(Before-and-after change records)
......

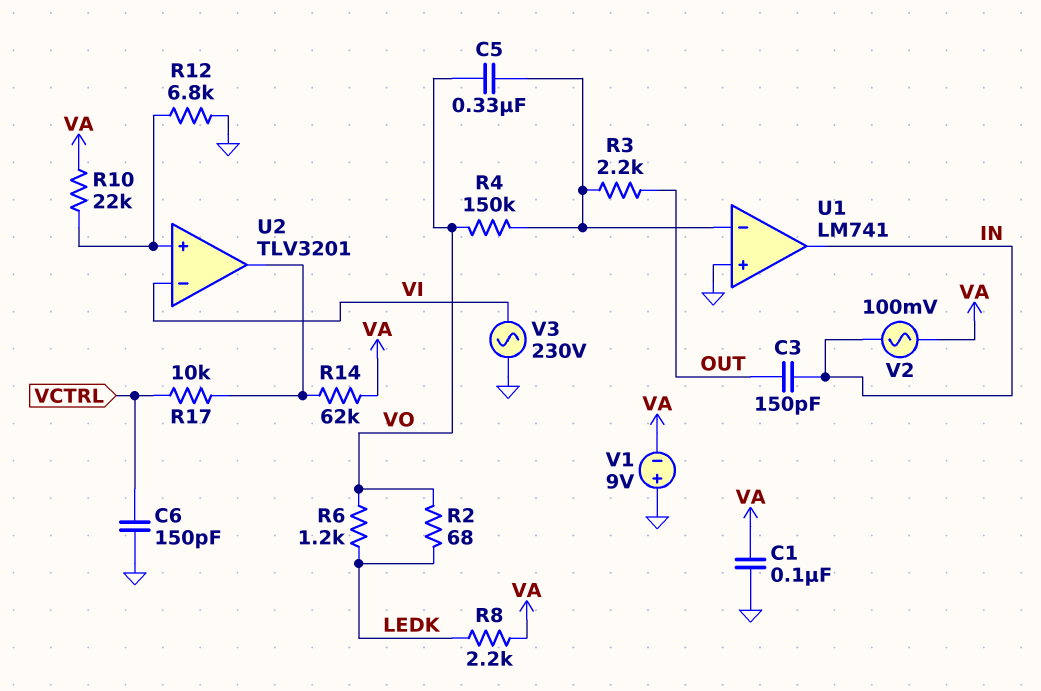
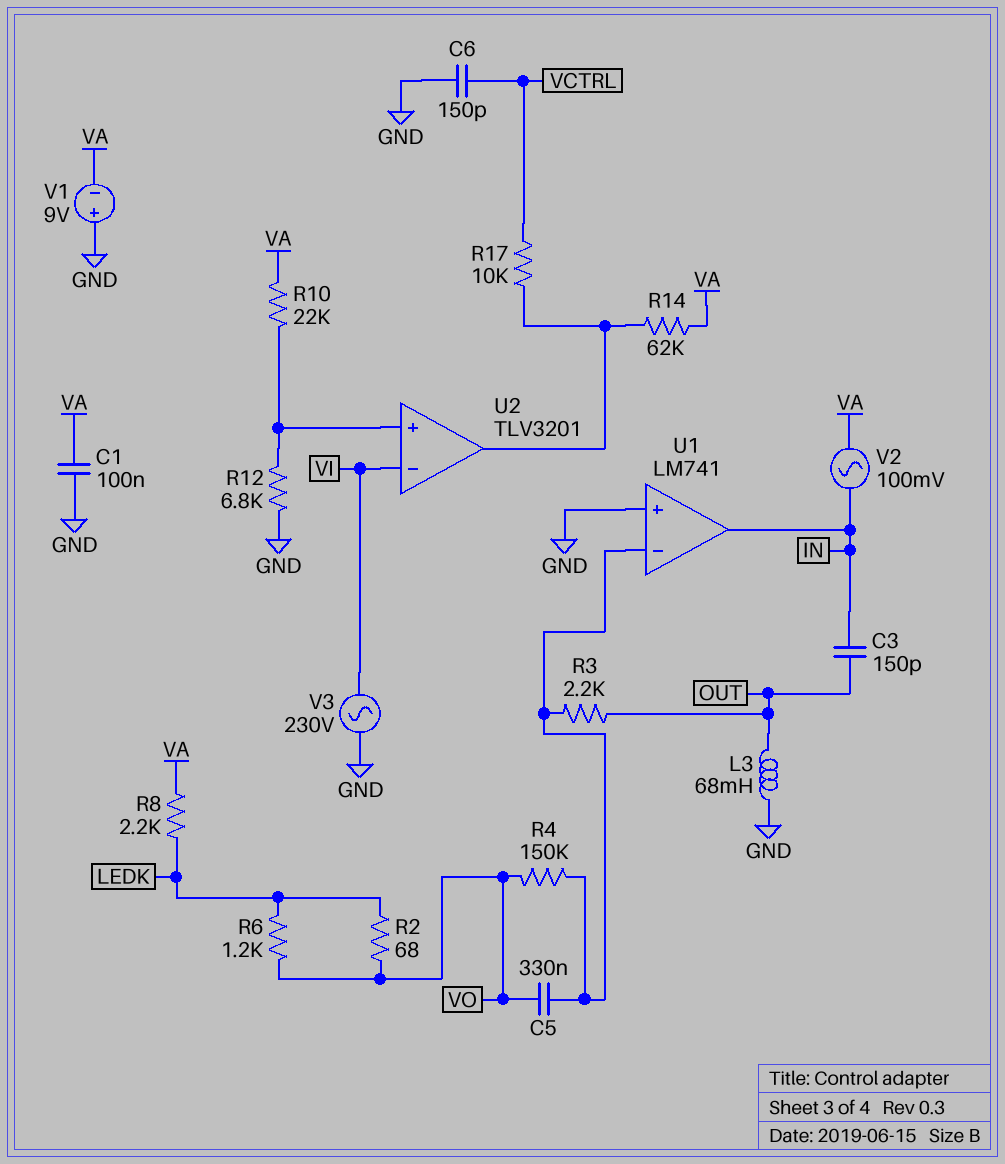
L3: none -> 68mH (GND, OUT)

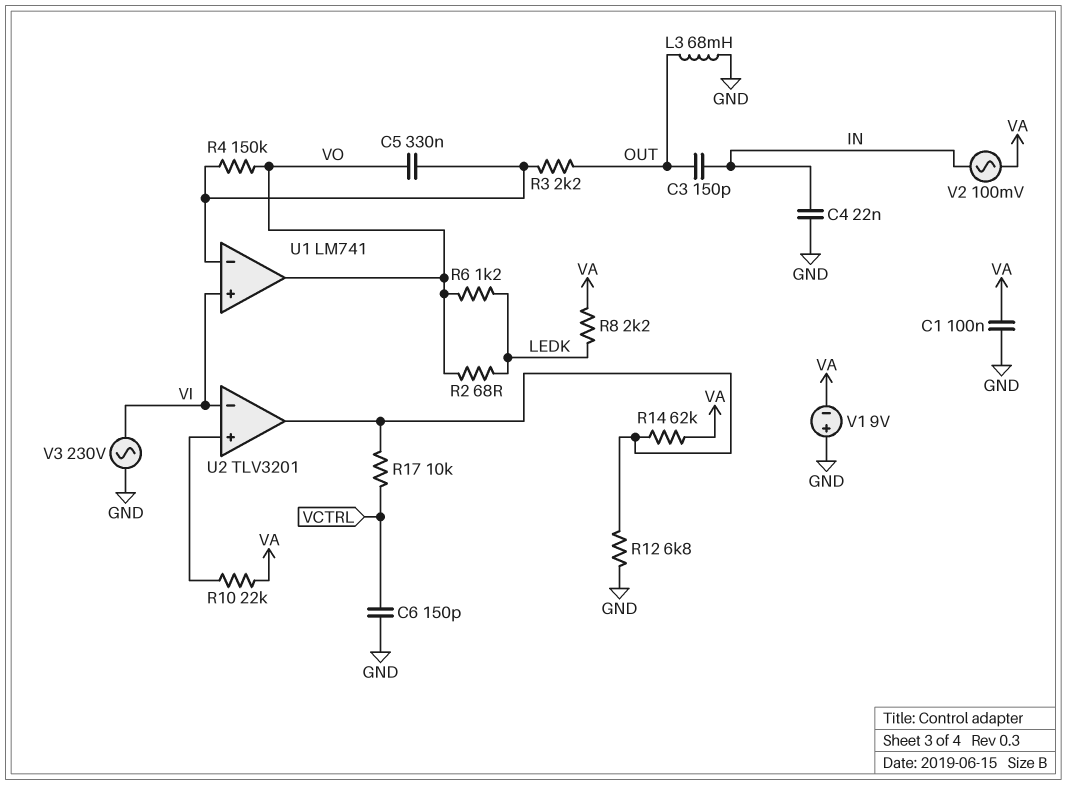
C4: none -> 22nF (GND, IN)
R12: 6.8k (GND, U2/in+) -> 6.8k (GND, U2/out)
U1 pin in+: GND -> VI
U1 pin out: IN -> VO

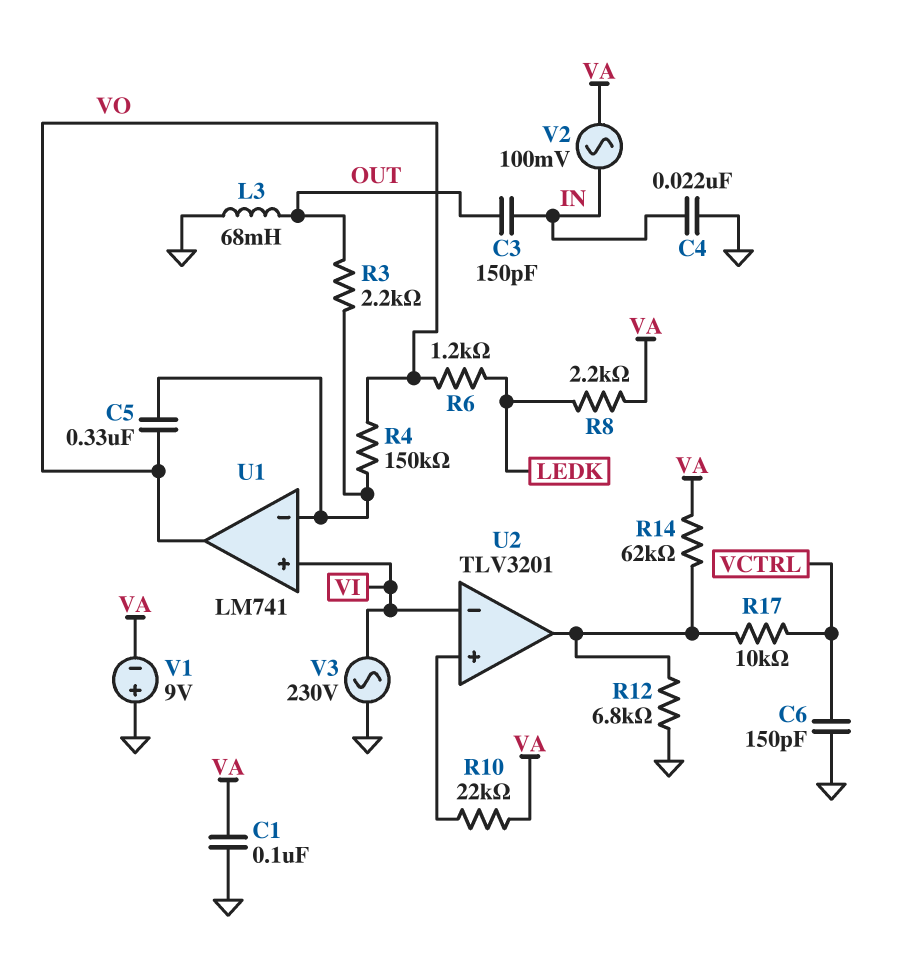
R2: 68 (LEDK, VO) -> none

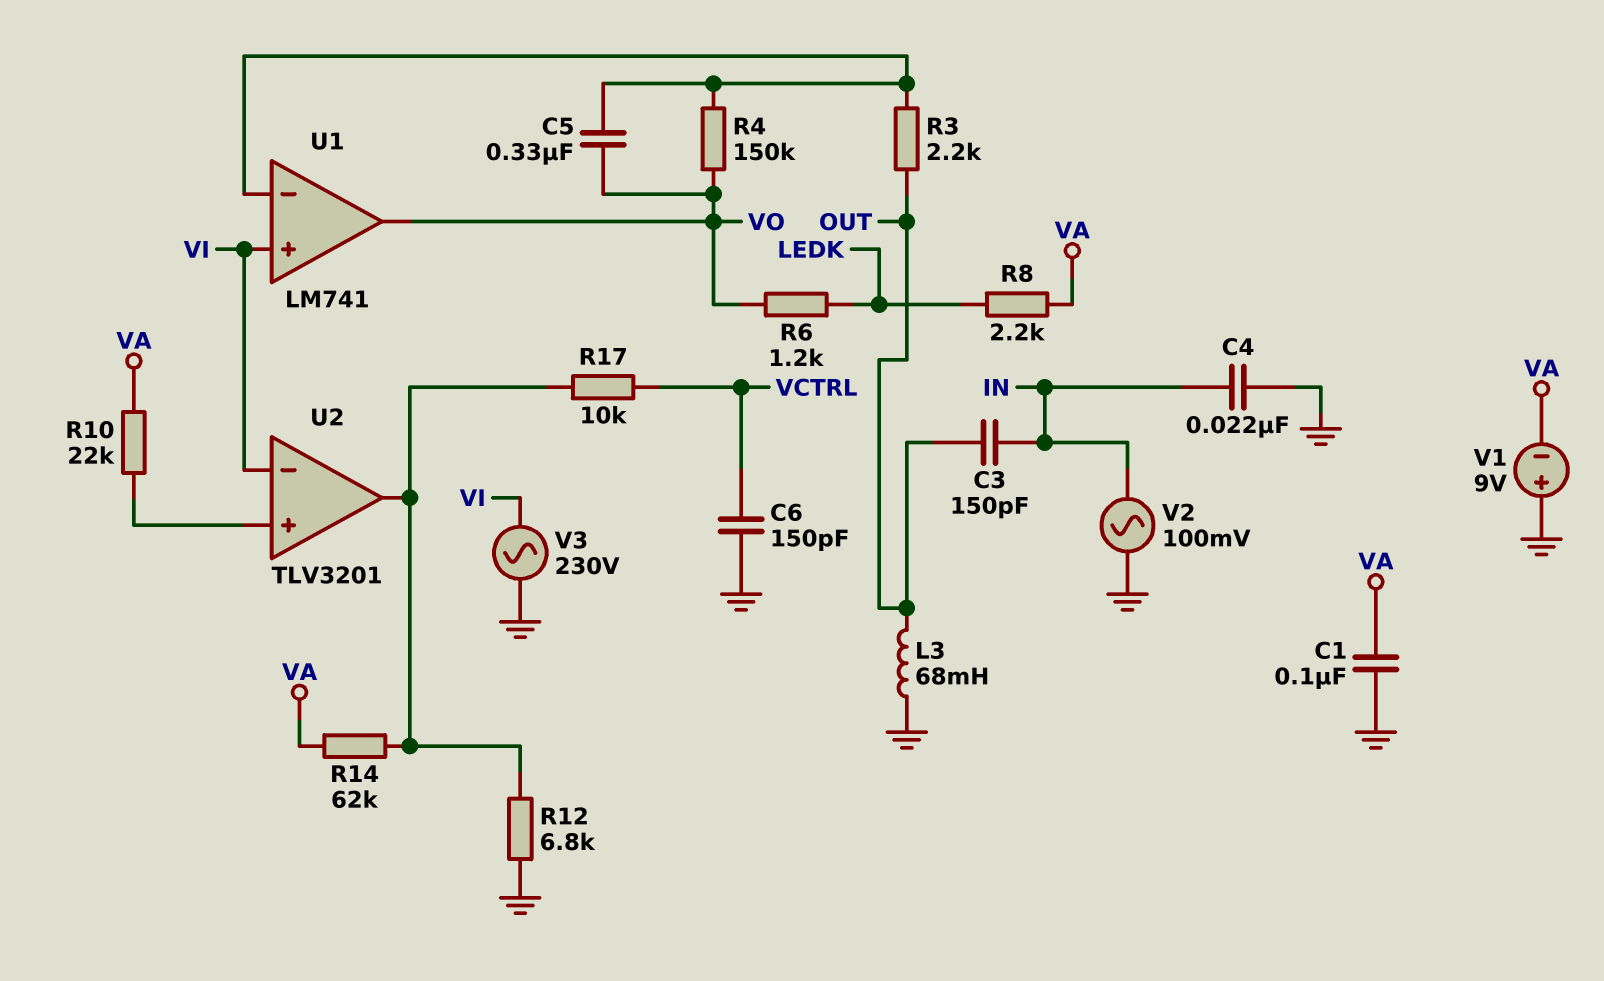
V2: AC 100mV (IN, VA) -> AC 100mV (GND, IN)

......

TASK TO CARRY OUT:
Write out exactly, and only, the lines from the line holding "U1 pin out: IN -> VO" through the end of the data, inclusive, without any pictures.

SOLUTION:
U1 pin out: IN -> VO

R2: 68 (LEDK, VO) -> none

V2: AC 100mV (IN, VA) -> AC 100mV (GND, IN)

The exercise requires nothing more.